=== Section Start ===

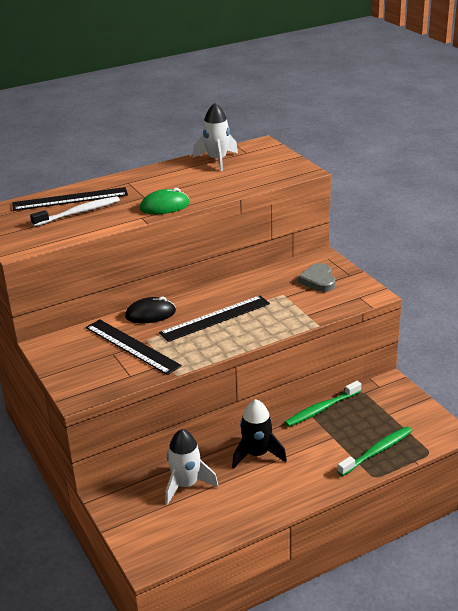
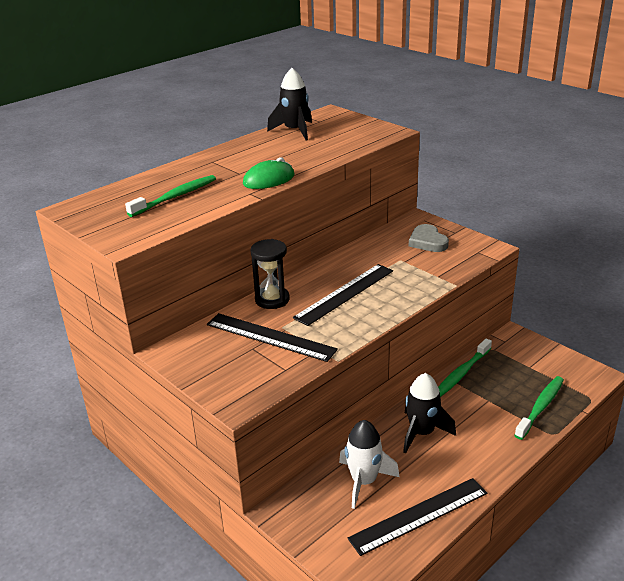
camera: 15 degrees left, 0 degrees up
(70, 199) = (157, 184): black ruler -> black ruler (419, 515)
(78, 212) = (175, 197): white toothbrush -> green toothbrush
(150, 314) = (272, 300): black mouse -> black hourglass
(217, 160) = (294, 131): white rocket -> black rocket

=== Section End ===
=== Section Start ===

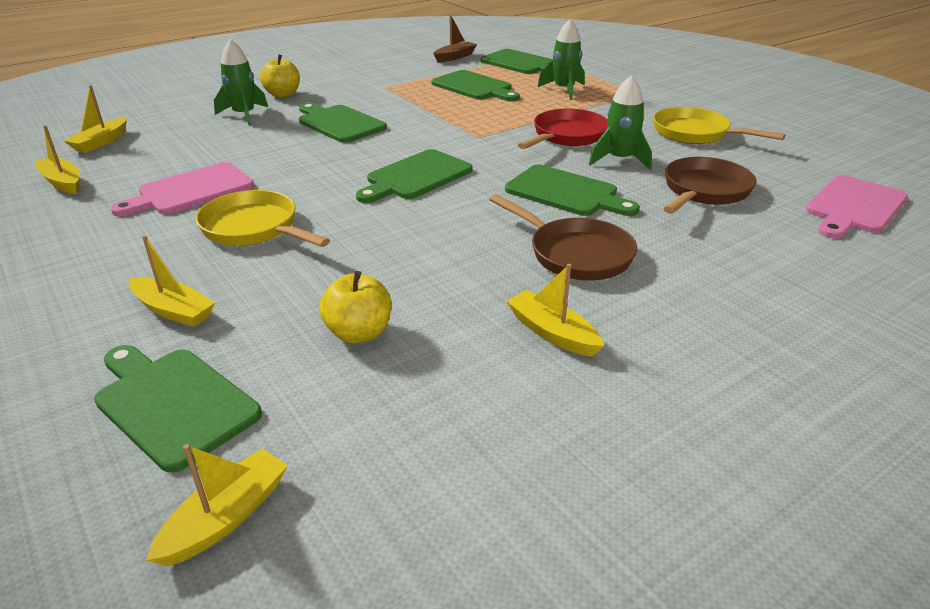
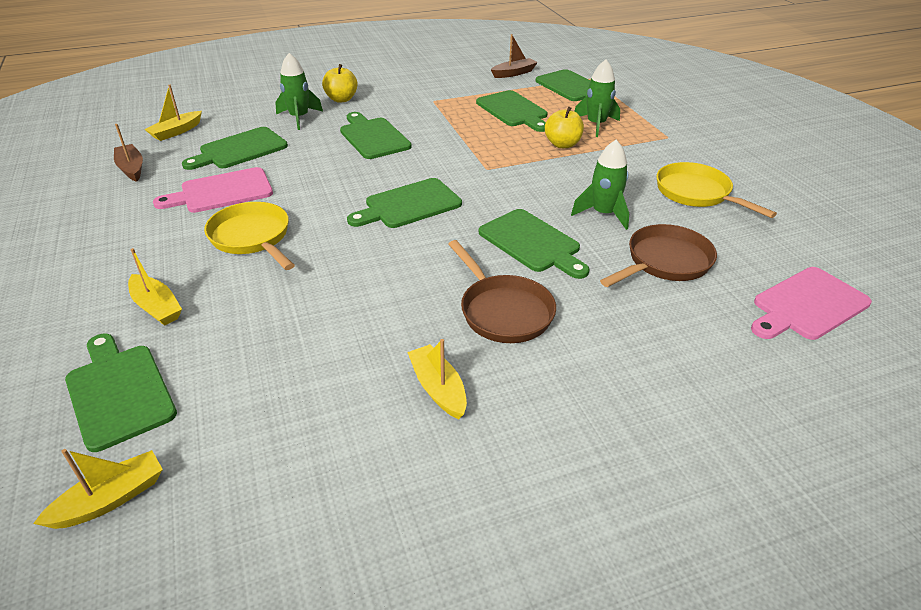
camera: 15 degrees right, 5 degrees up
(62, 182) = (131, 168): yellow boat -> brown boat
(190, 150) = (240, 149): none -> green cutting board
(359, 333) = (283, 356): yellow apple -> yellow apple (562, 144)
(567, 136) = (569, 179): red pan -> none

=== Section End ===

▶ _DIRECTIONS FOR THIS TASK_:
What is wanted is the number of lines holding "green" in the entries. Nothing else should be given.

▶ _SOLUTION TO THIS TASK_:
2